▸ **Required work**
Restate word for word the lines of the records below, starting at the line that contains "The second view lost" and ending at the line that contains "The size of", with both of those lines included and nothing else.

[Provided data Boundary: Start]

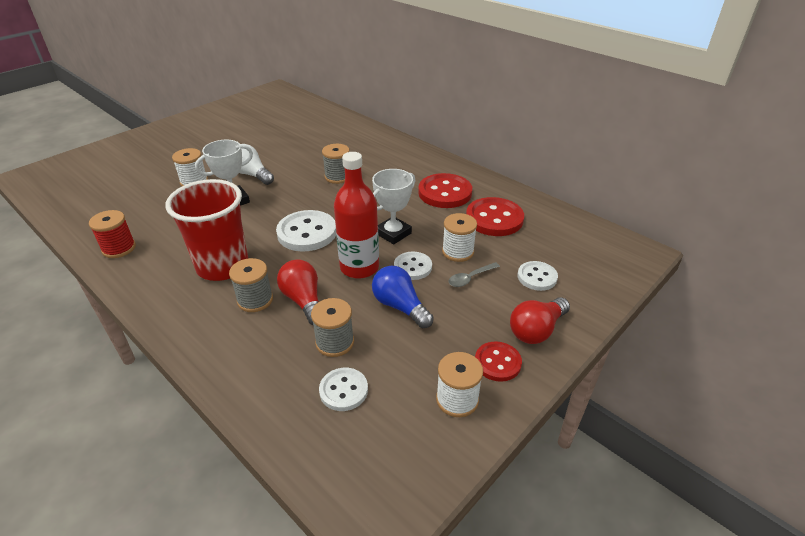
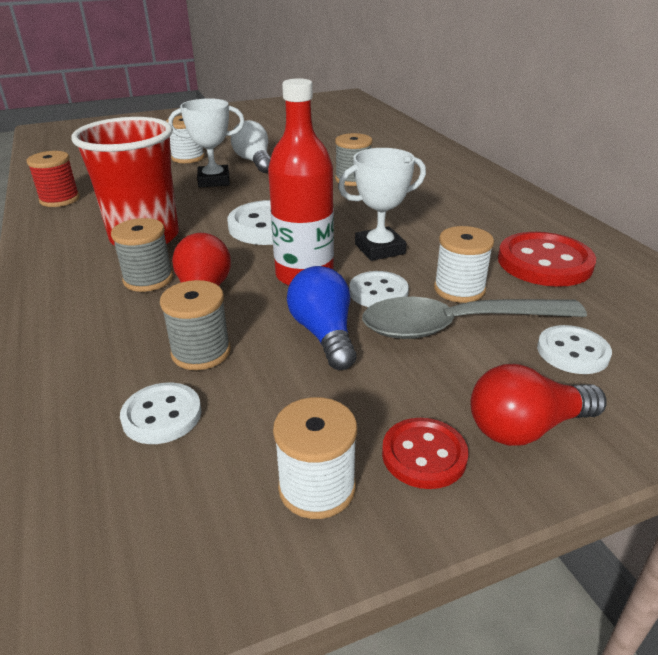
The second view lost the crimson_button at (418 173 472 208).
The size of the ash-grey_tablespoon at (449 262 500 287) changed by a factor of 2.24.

[Provided data Boundary: End]
[Provided data Boundary: Start]

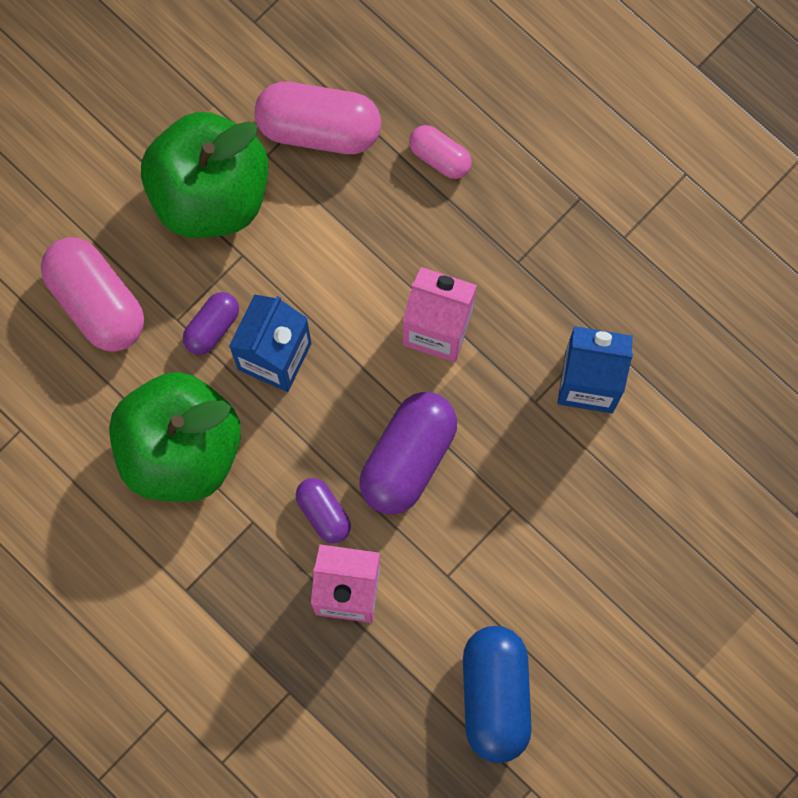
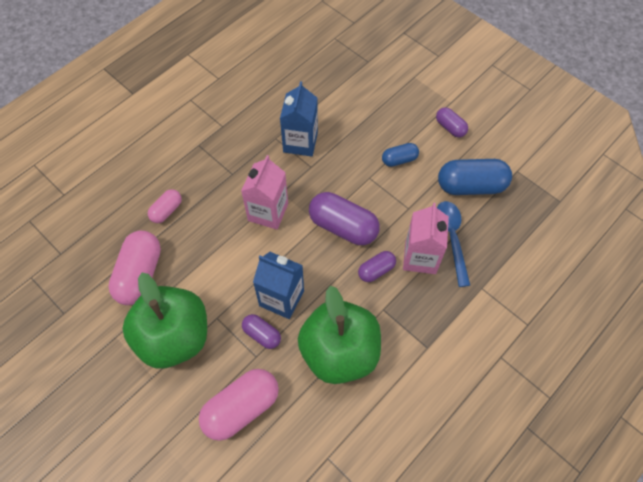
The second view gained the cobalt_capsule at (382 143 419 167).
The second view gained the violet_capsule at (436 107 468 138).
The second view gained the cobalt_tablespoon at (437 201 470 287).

[Provided data Boundary: End]

▸ **Final answer**
The second view lost the crimson_button at (418 173 472 208).
The size of the ash-grey_tablespoon at (449 262 500 287) changed by a factor of 2.24.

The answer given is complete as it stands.